= Data excerpts =
========

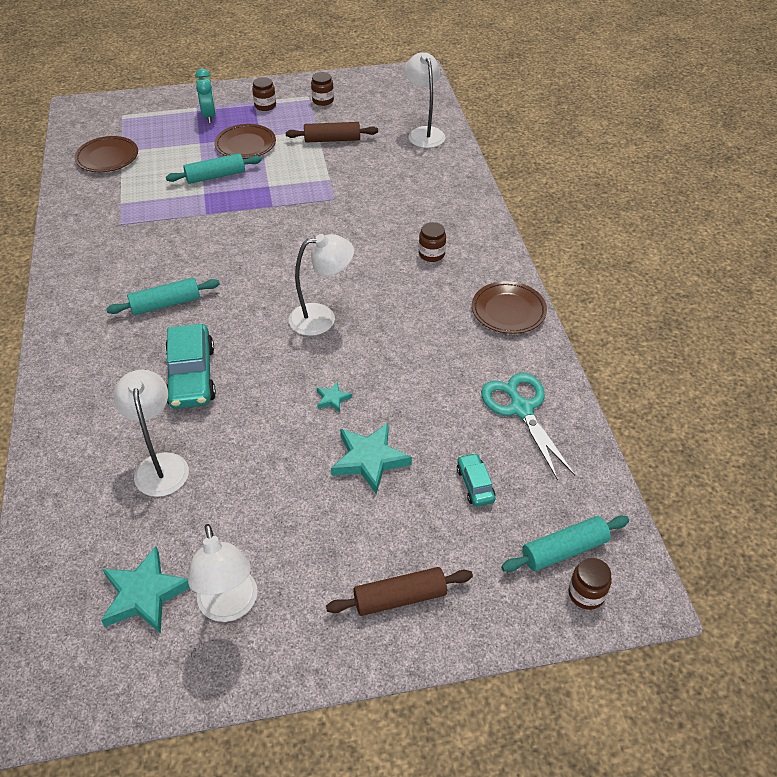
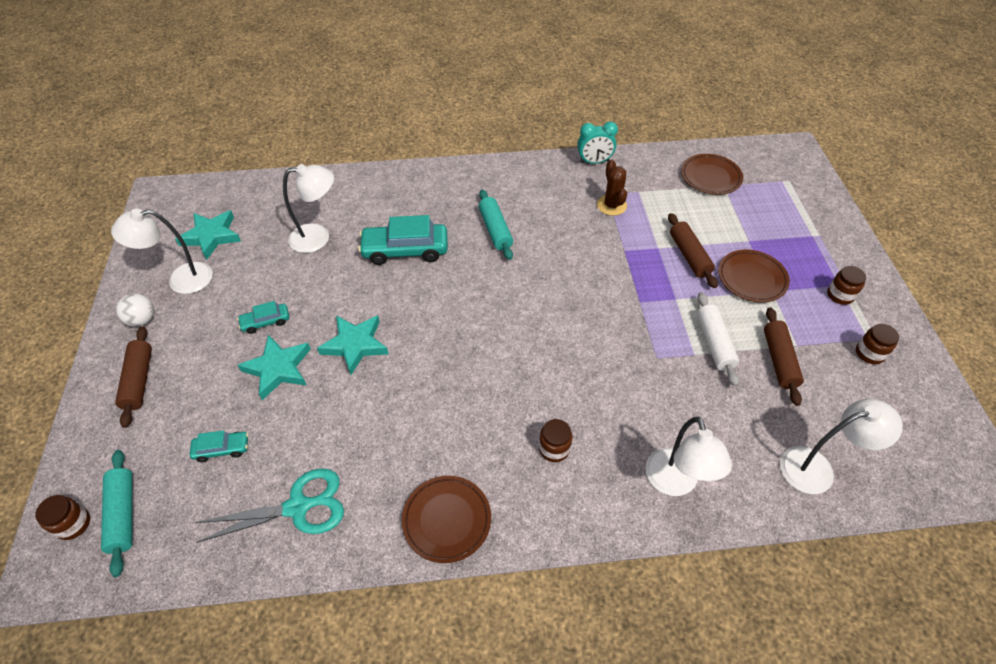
camera: 95 degrees right, 5 degrees up
(139, 221) = (611, 205): none -> brown cactus
(209, 116) = (803, 246): turquoise clock -> turquoise clock (594, 162)
(215, 176) = (689, 255): turquoise rolling pin -> brown rolling pin
(303, 488) = (266, 322): none -> turquoise car
(303, 631) = (142, 320): none -> white ball
(317, 168) = (714, 343): none -> white rolling pin
(322, 318) = (461, 340): white lamp -> white lamp (675, 483)
(332, 399) = (355, 345): turquoise star -> turquoise star, size x2.07

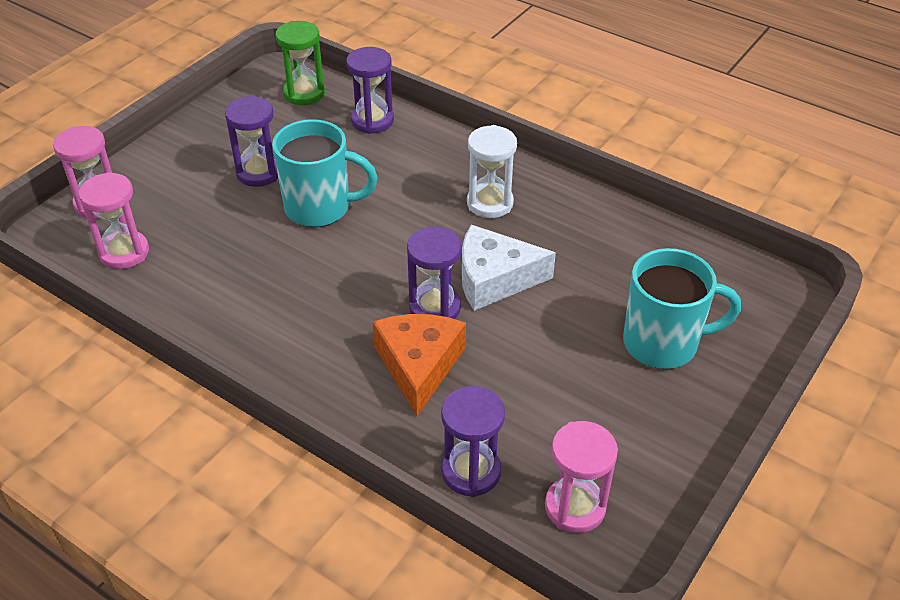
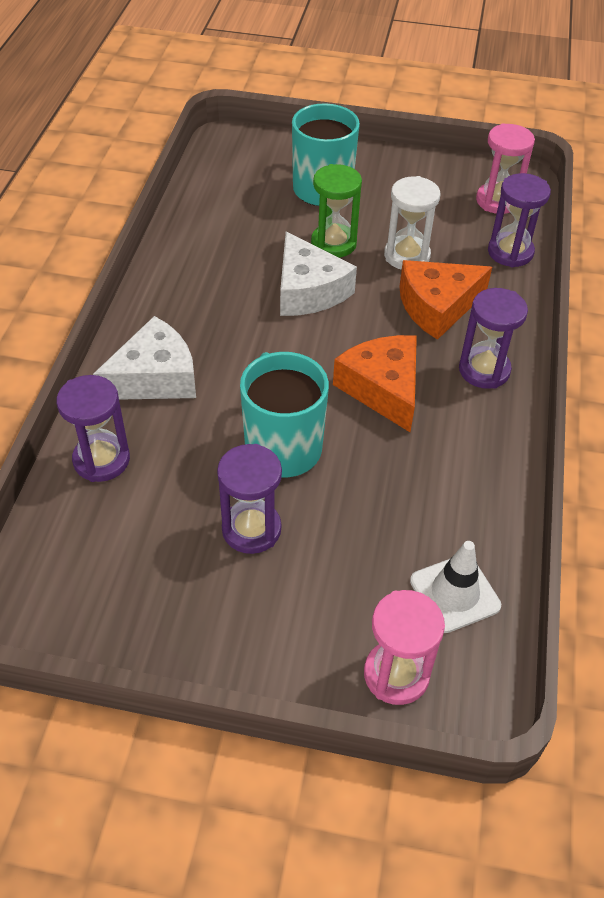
camera: 115 degrees left, 5 degrees up
(124, 252) = (455, 593): pink hourglass -> white traffic cone
(304, 93) = (66, 555): green hourglass -> green hourglass (333, 243)
(339, 285) = (383, 389): none -> orange cheese
(435, 308) = (367, 317): purple hourglass -> purple hourglass (484, 370)
(438, 161) = (155, 377): none -> white cheese
(490, 203) = (205, 320): white hourglass -> white hourglass (407, 256)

========

= What you should do =
Starting with the line that contains "(435, 308) = (367, 317): purple", output every line through the end of the listing above, unchanged.

= Response for this exercise =
(435, 308) = (367, 317): purple hourglass -> purple hourglass (484, 370)
(438, 161) = (155, 377): none -> white cheese
(490, 203) = (205, 320): white hourglass -> white hourglass (407, 256)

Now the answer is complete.